Work to complete: The copy you give must match the listing below exactly and contain no pictures.

== == ==

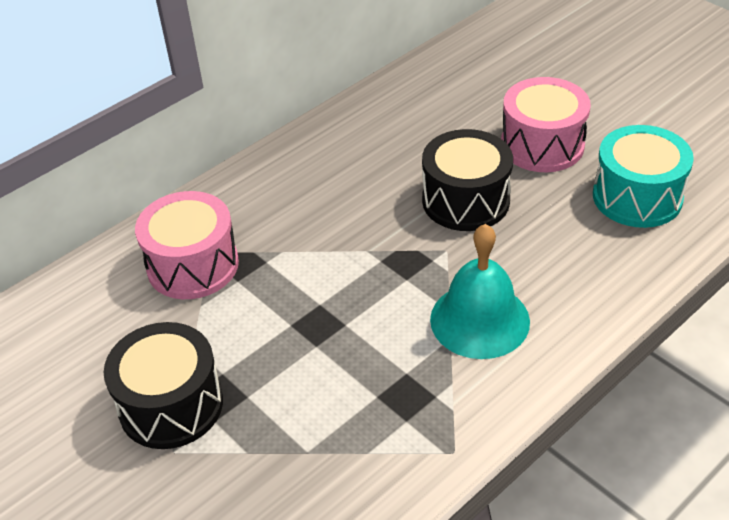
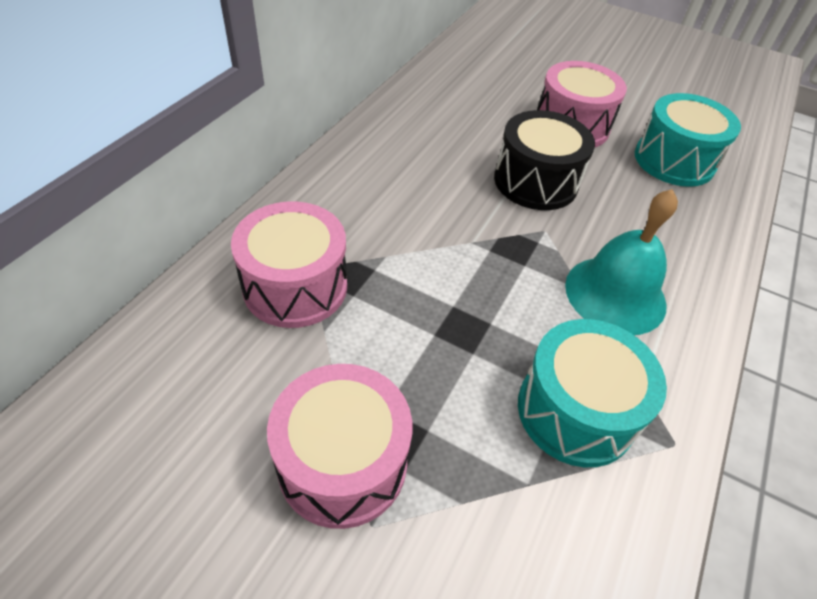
camera: 25 degrees left, 5 degrees up
(171, 405) = (342, 462): black drum -> pink drum
(379, 408) = (575, 411): none -> turquoise drum

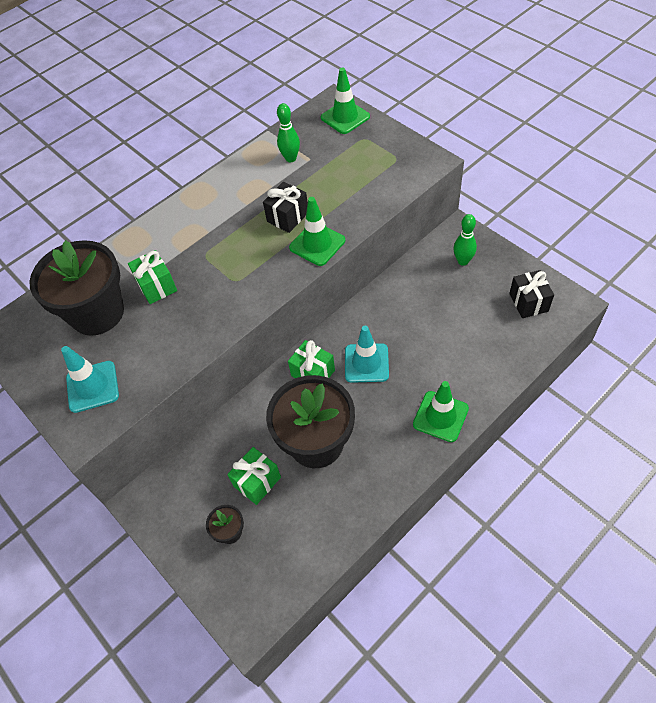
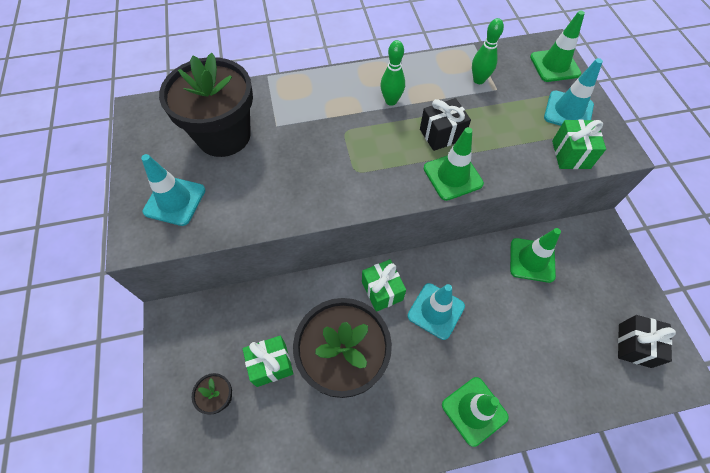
camera: 25 degrees right, 5 degrees up
(157, 286) = (286, 138): green gift -> green gift (571, 154)
(377, 149) = (568, 111): none -> turquoise traffic cone
(418, 283) = (532, 260): none -> green traffic cone
(463, 261) = (589, 263): green bowling pin -> green bowling pin (391, 101)

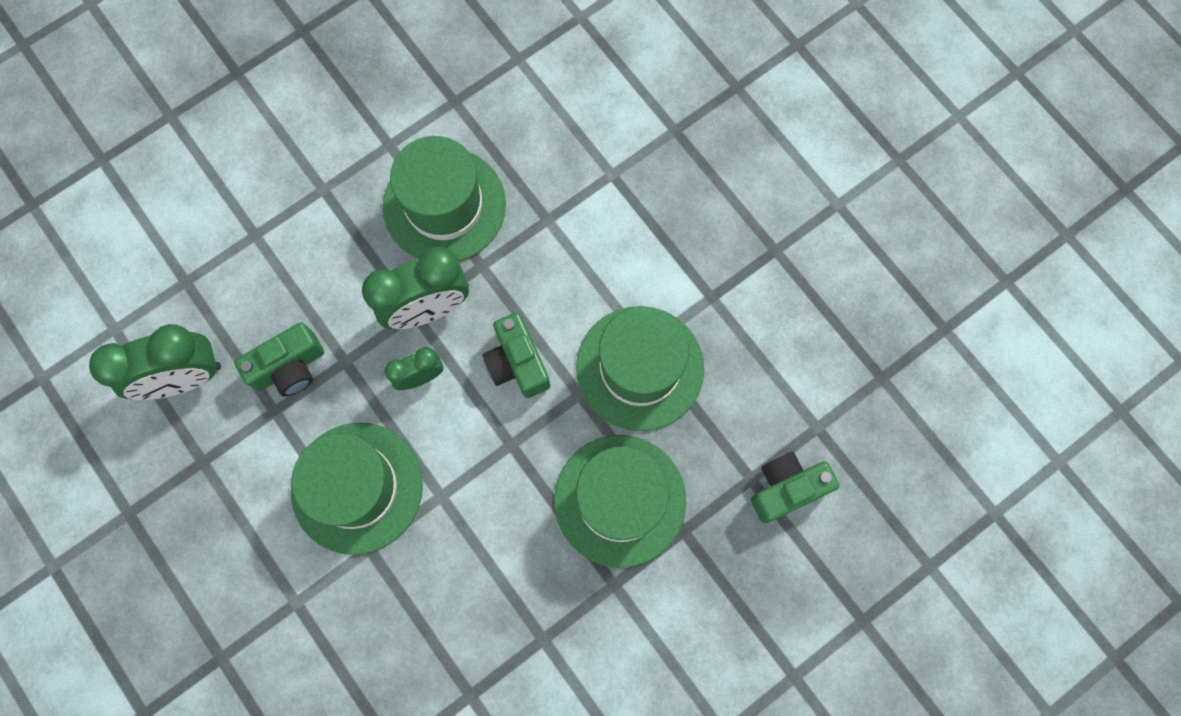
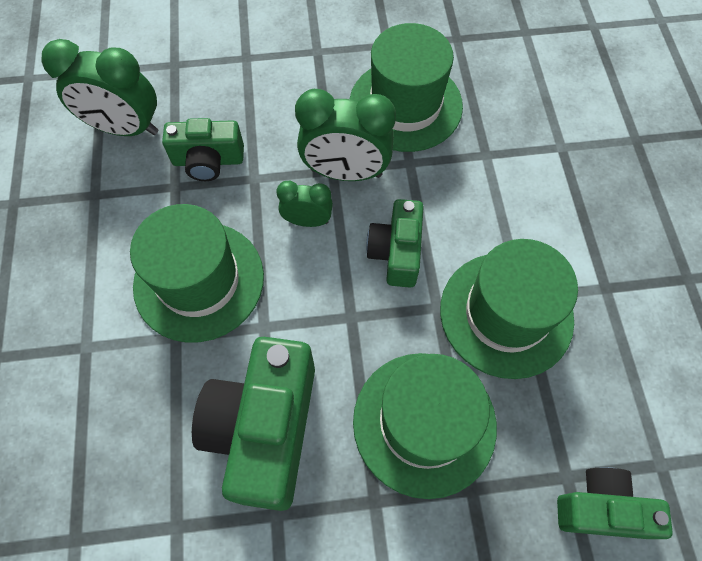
camera: 30 degrees right, 10 degrees down
(494, 580) = (265, 429): none -> green camera

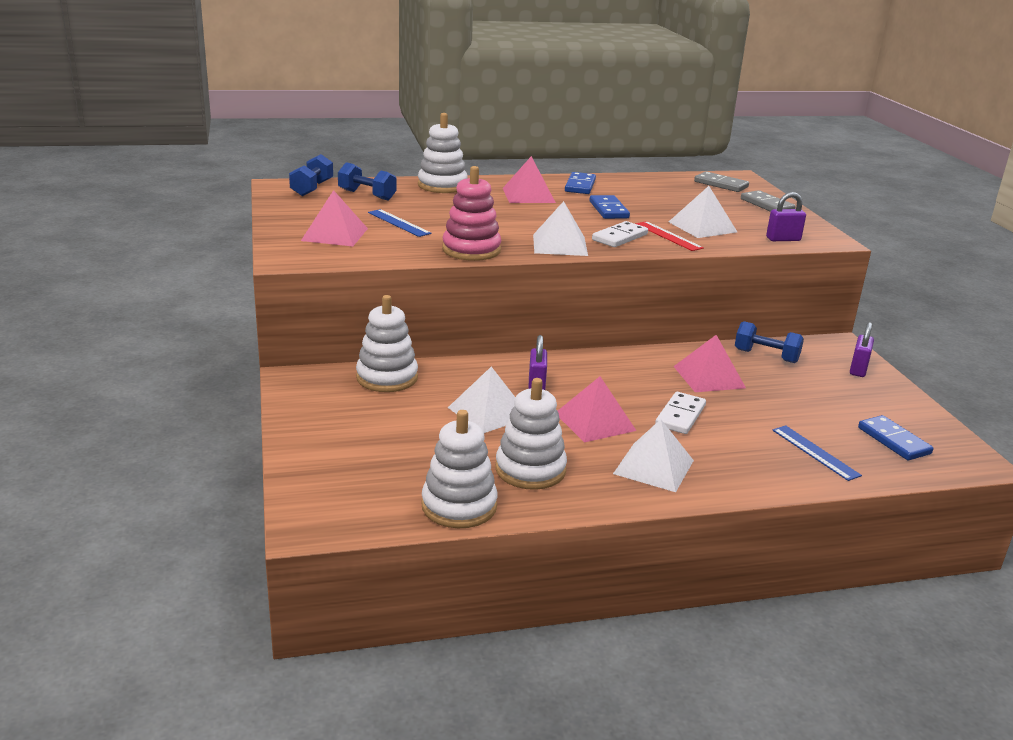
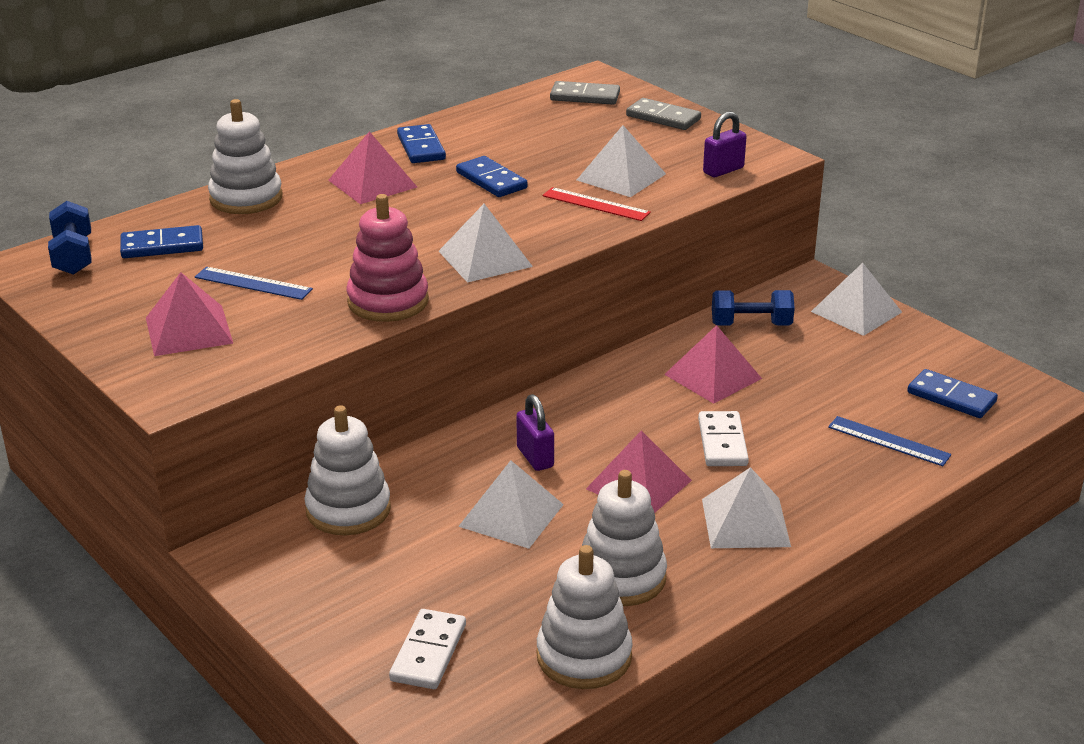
camera: 25 degrees left, 5 degrees up
(367, 195) = (162, 246): blue dumbbell -> blue domino
(620, 237) = (543, 224): white domino -> white domino (428, 653)
(858, 369) = (856, 311): purple padlock -> white pyramid

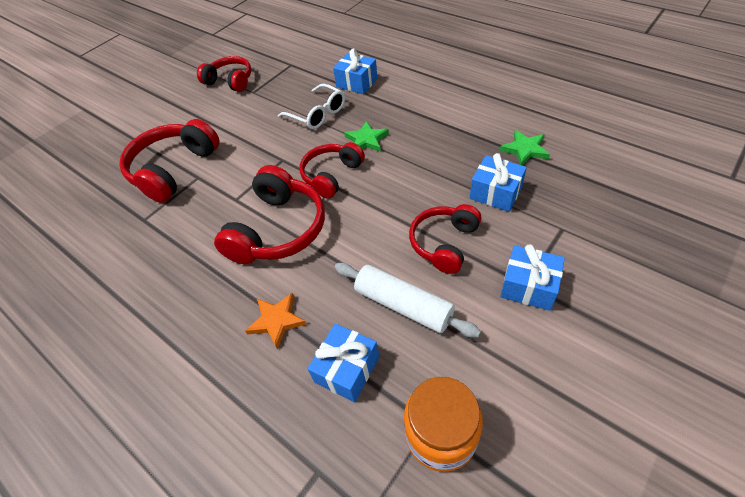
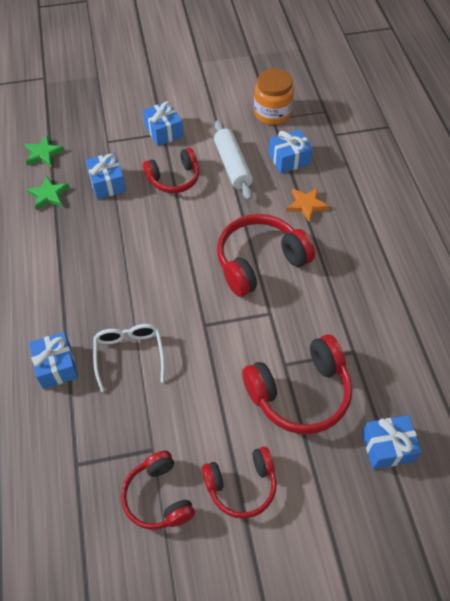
camera: 145 degrees left, 5 degrees up
(89, 181) = (387, 447): none -> blue gift
(331, 175) = (184, 277): red headphones -> red headphones (241, 486)
(366, 140) = (126, 289): green star -> green star (43, 154)

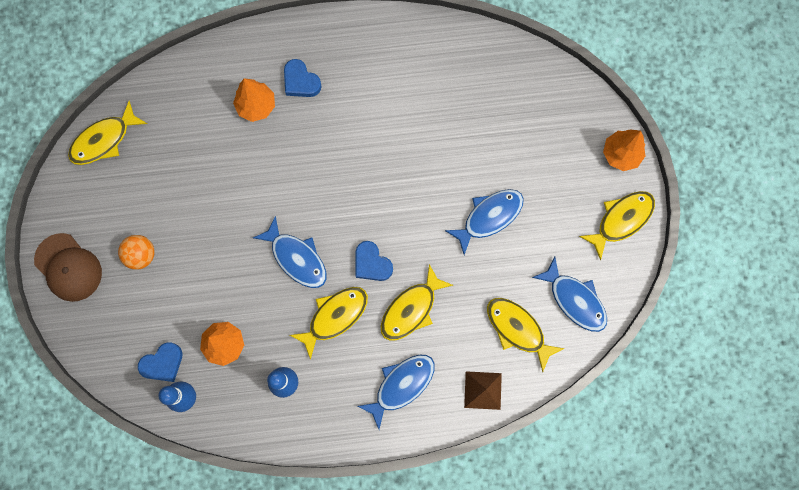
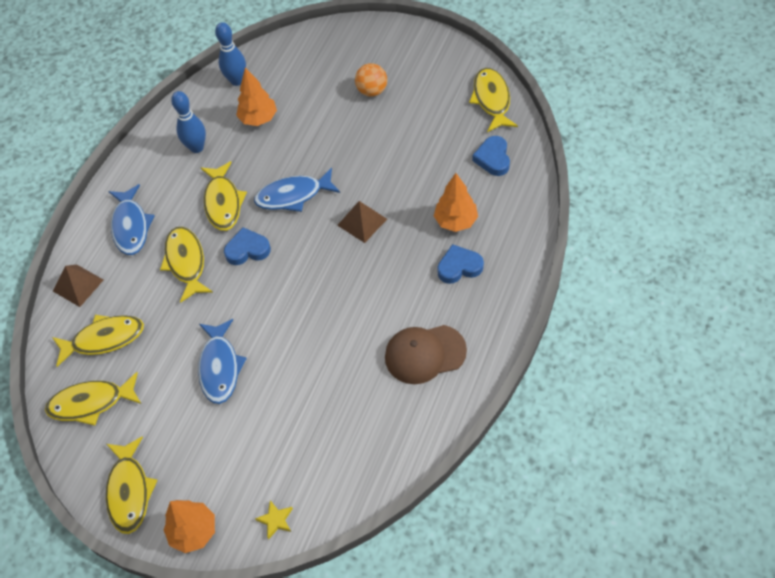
camera: 125 degrees right, 20 degrees down
(68, 267) = (394, 43): brown cap -> brown cap (425, 354)
(163, 363) = (274, 75): blue heart -> blue heart (493, 158)
(295, 182) = (362, 222): none -> brown pyramid
(575, 300) = (91, 403): blue fish -> yellow fish
(579, 103) = (276, 520): none -> yellow star

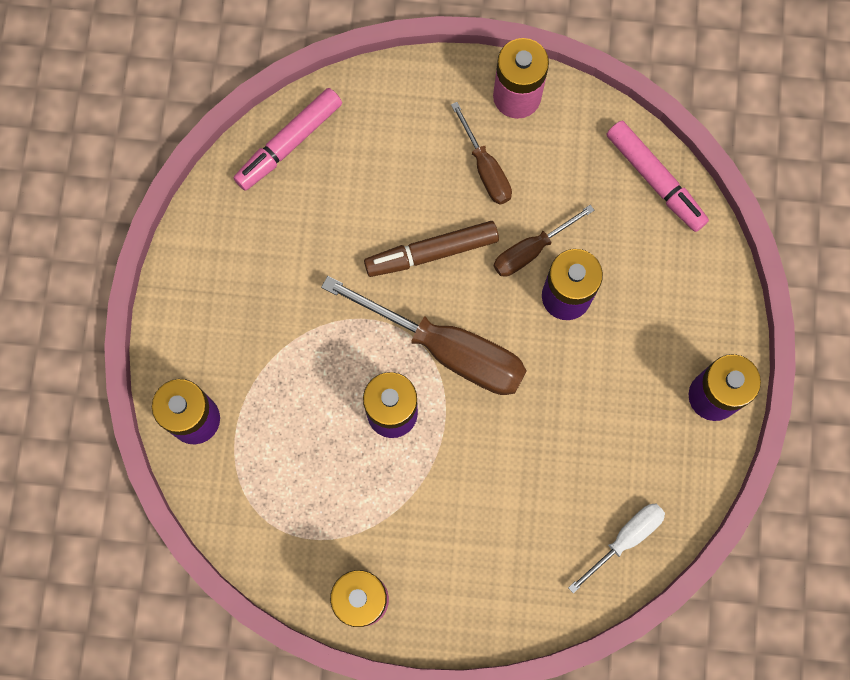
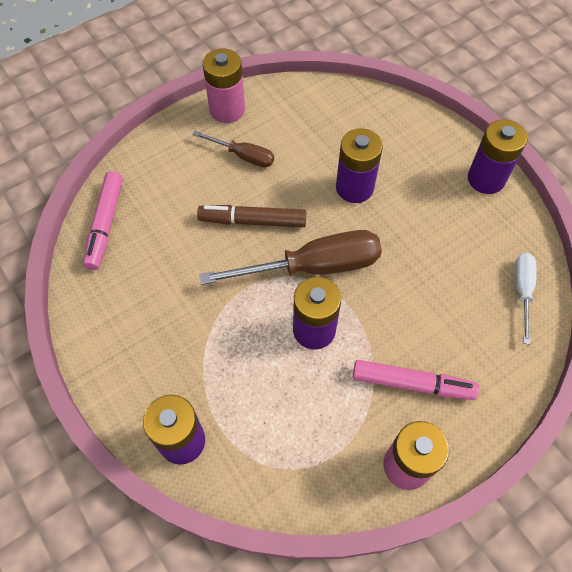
camera: 40 degrees left, 15 degrees down
(431, 253) = (252, 221): brown marker -> brown marker turned 60 degrees clockwise
(531, 250) = (311, 178): brown screwdriver -> none
(655, 180) = (344, 98): pink marker -> pink marker (412, 383)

== == ==

Result:
camera: 25 degrees left, 5 degrees up
(171, 405) = (342, 462): black drum -> pink drum
(379, 408) = (575, 411): none -> turquoise drum

camera: 25 degrees right, 5 degrees up
(157, 286) = (286, 138): green gift -> green gift (571, 154)
(377, 149) = (568, 111): none -> turquoise traffic cone
(418, 283) = (532, 260): none -> green traffic cone
(463, 261) = (589, 263): green bowling pin -> green bowling pin (391, 101)

camera: 30 degrees right, 10 degrees down
(494, 580) = (265, 429): none -> green camera

camera: 25 degrees left, 5 degrees up
(367, 195) = (162, 246): blue dumbbell -> blue domino
(620, 237) = (543, 224): white domino -> white domino (428, 653)
(858, 369) = (856, 311): purple padlock -> white pyramid

camera: 145 degrees left, 5 degrees up
(89, 181) = (387, 447): none -> blue gift
(331, 175) = (184, 277): red headphones -> red headphones (241, 486)
(366, 140) = (126, 289): green star -> green star (43, 154)

camera: 125 degrees right, 20 degrees down
(68, 267) = (394, 43): brown cap -> brown cap (425, 354)
(163, 363) = (274, 75): blue heart -> blue heart (493, 158)
(295, 182) = (362, 222): none -> brown pyramid
(575, 300) = (91, 403): blue fish -> yellow fish
(579, 103) = (276, 520): none -> yellow star

camera: 40 degrees left, 15 degrees down
(431, 253) = (252, 221): brown marker -> brown marker turned 60 degrees clockwise
(531, 250) = (311, 178): brown screwdriver -> none
(655, 180) = (344, 98): pink marker -> pink marker (412, 383)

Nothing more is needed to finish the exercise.